WHAT TO DO:
The expected output is a copy of every line in the records with the string "tile".

Spatial reasoning data:
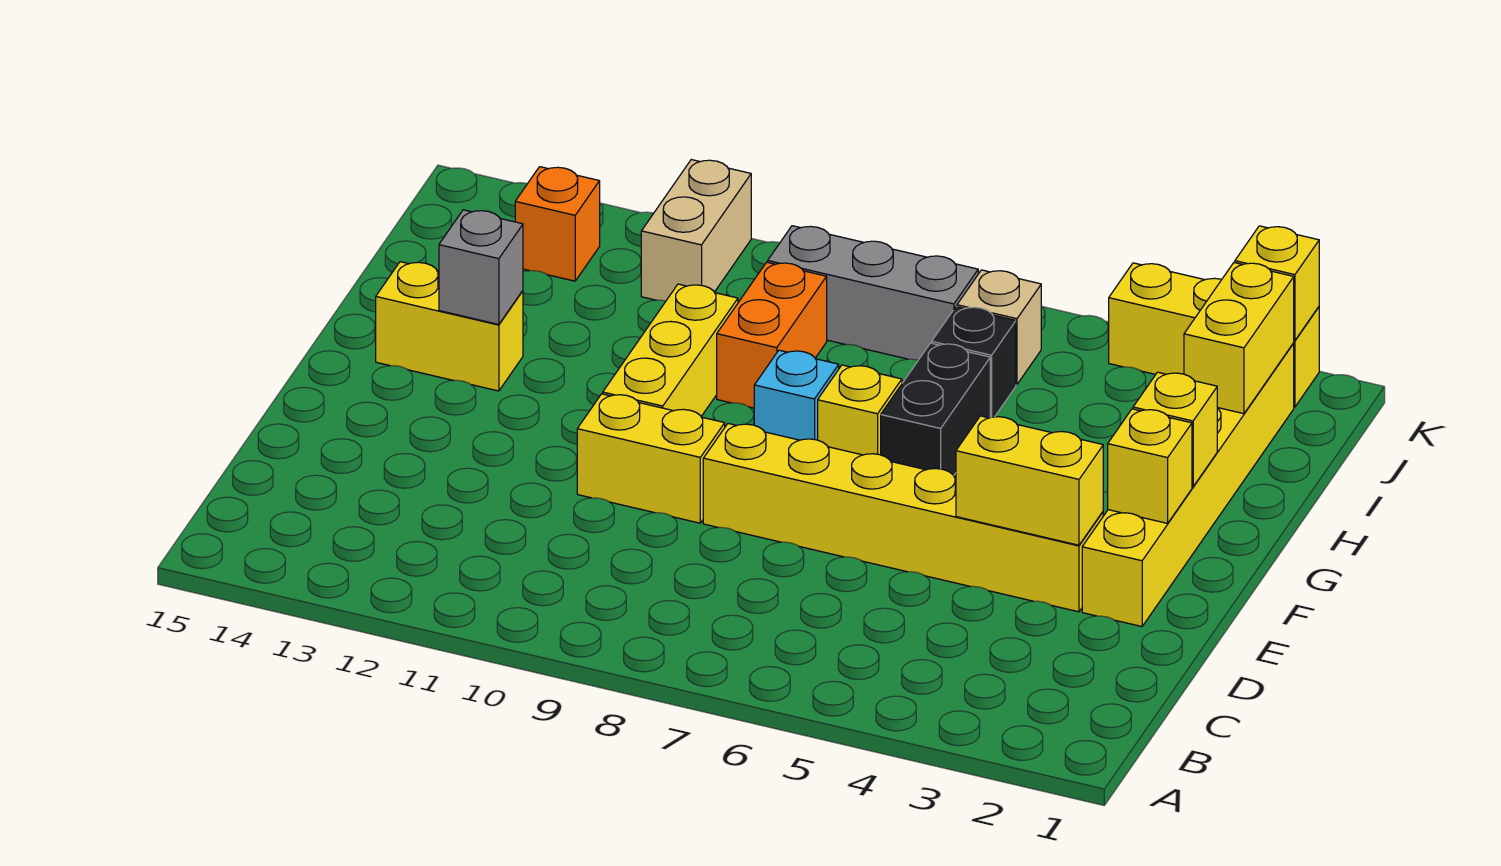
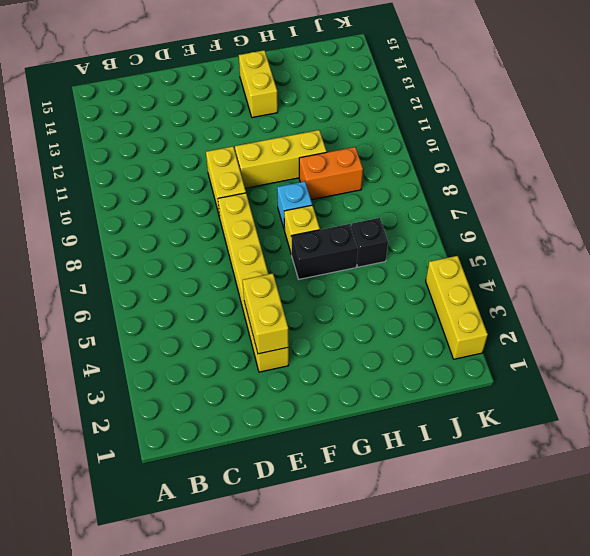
none -> yellow brick E2:J2 level 1
none -> tan brick J6 level 1
none -> grey brick J7:J9 level 1

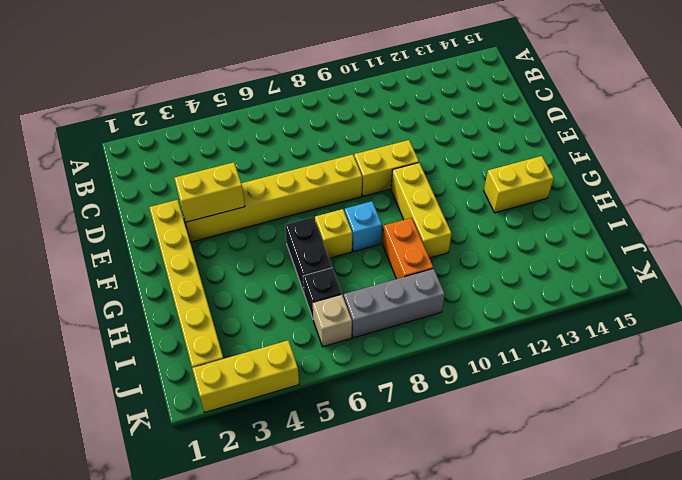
none -> tan brick J11:K11 level 1
none -> orange brick J13 level 1
none -> yellow brick F2 level 2

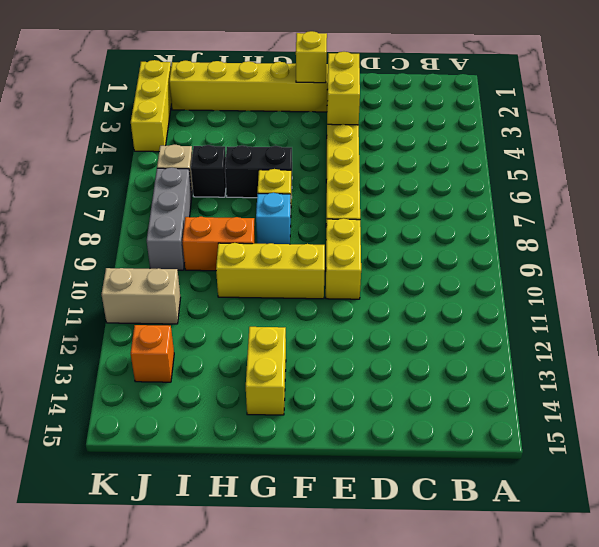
none -> yellow brick G2 level 2
none -> grey brick G13 level 2
none -> yellow brick I2:J2 level 2

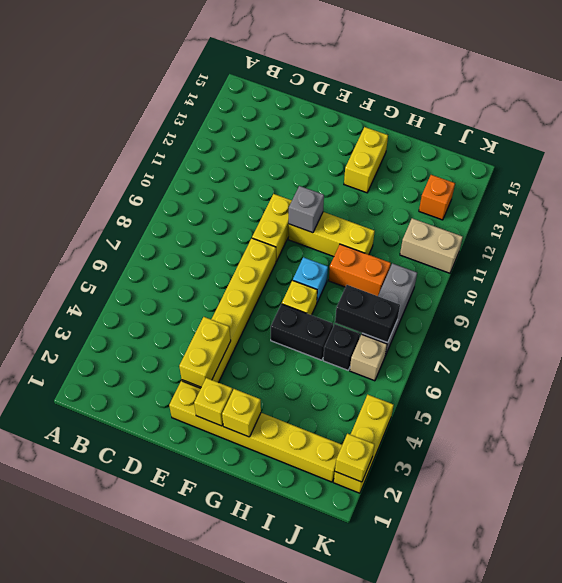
grey brick F10 level 2 -> grey brick G13 level 2
black brick I7:J7 level 2 -> none
none -> yellow brick I2:J2 level 2

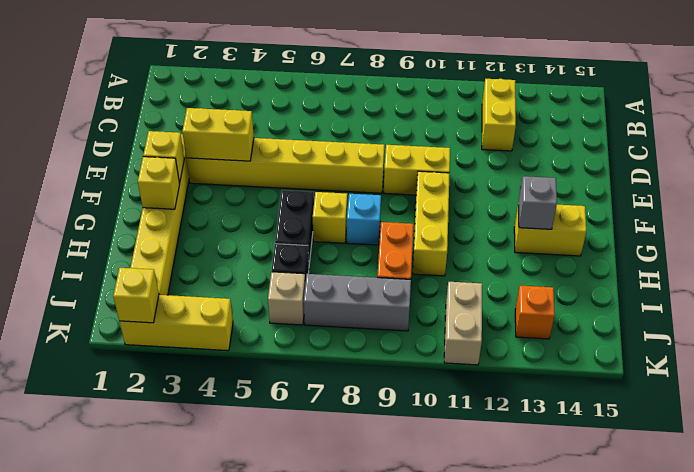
yellow brick B12:C12 level 1 -> yellow brick I2:J2 level 2

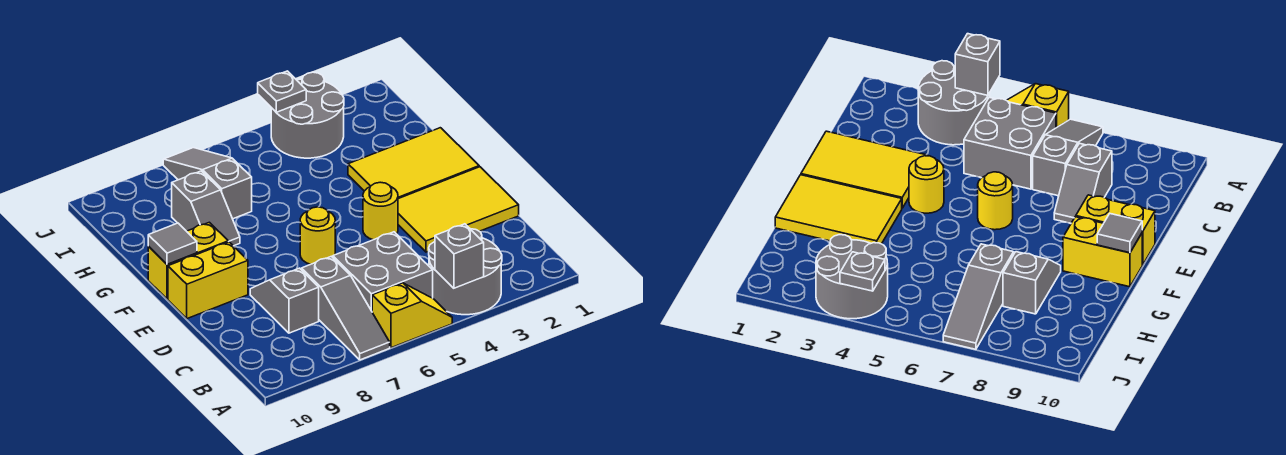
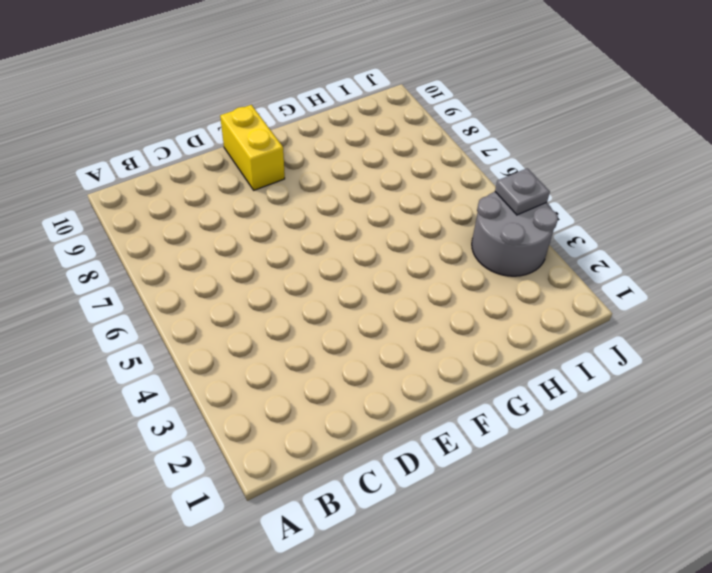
none -> grey round brick A3:B4 level 1
none -> yellow slope A5:A6 level 1 top 6
none -> grey slope A7:C7 level 1 top C

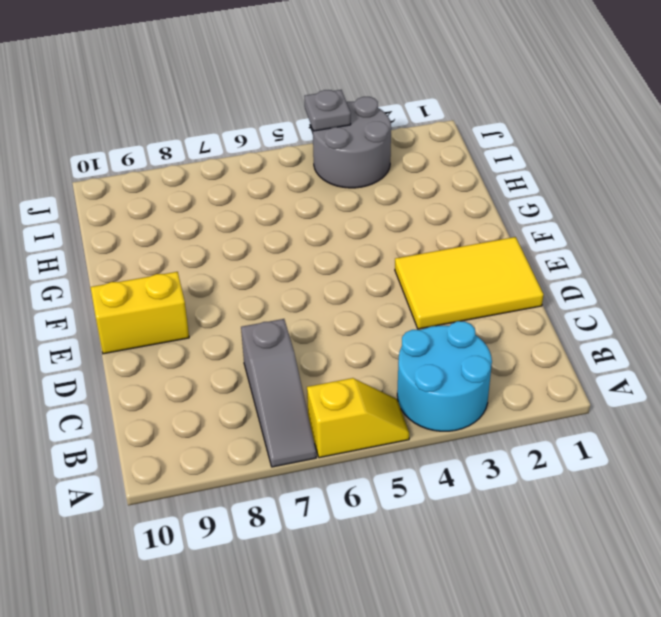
cyan round brick A3:B4 level 1 -> grey round brick A3:B4 level 1
none -> grey brick B5:C6 level 1
none -> grey slope C8:D8 level 1 top C
none -> yellow round brick E4 level 1

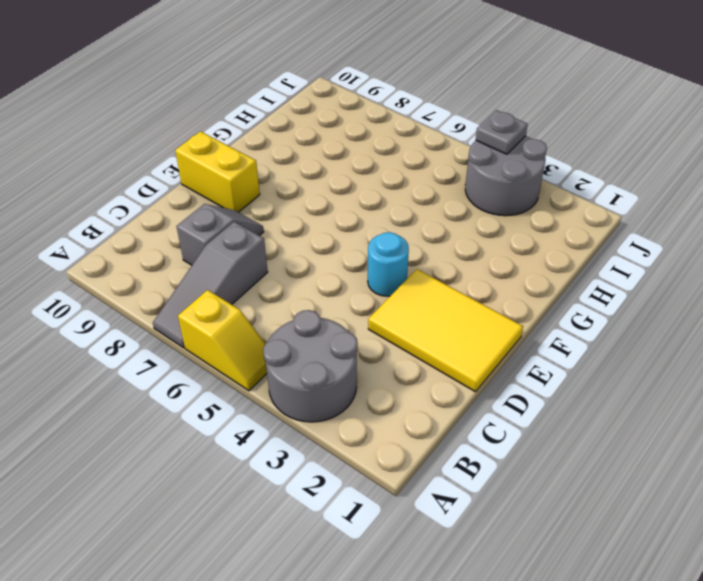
cyan round brick E4 level 1 -> yellow round brick E4 level 1
none -> grey brick B5:C6 level 1
none -> yellow round brick E6 level 1
none -> yellow tile F1:G3 level 1

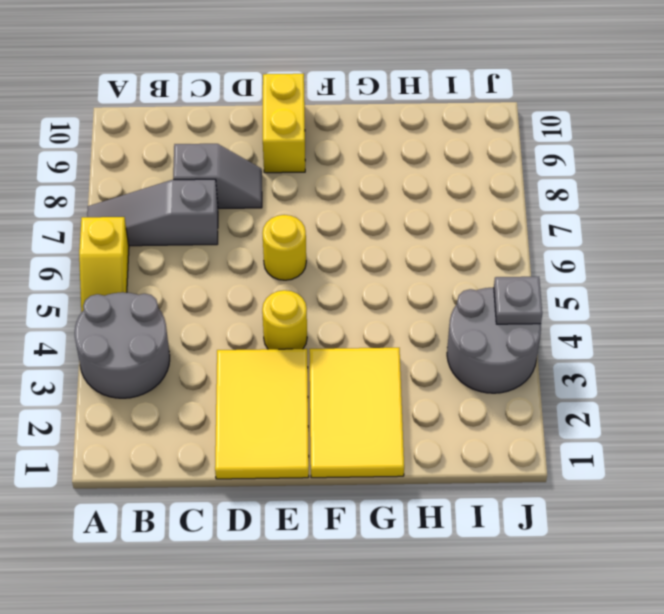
none -> grey brick B5:C6 level 1
none -> yellow brick F9:F10 level 1
none -> grey slope G8:H8 level 1 top H

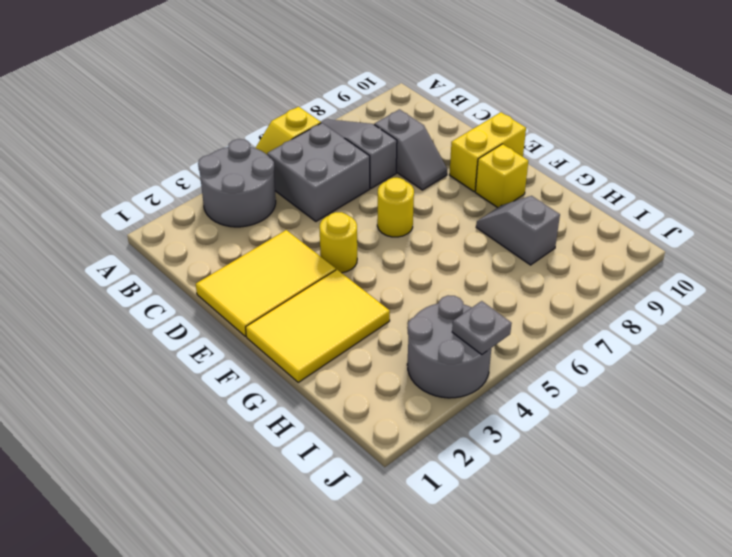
yellow brick F9 level 1 -> yellow brick F9:F10 level 1
none -> grey slope H7:J7 level 1 top H
none -> grey brick A4 level 2
none -> grey tile F10 level 2

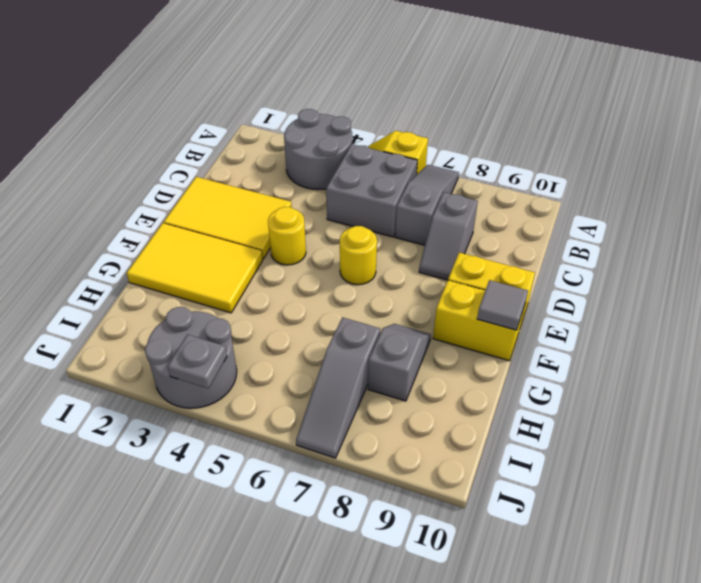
none -> grey brick A4 level 2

WRITTEN RESPONSE:
none -> yellow tile F1:G3 level 1
none -> grey tile F10 level 2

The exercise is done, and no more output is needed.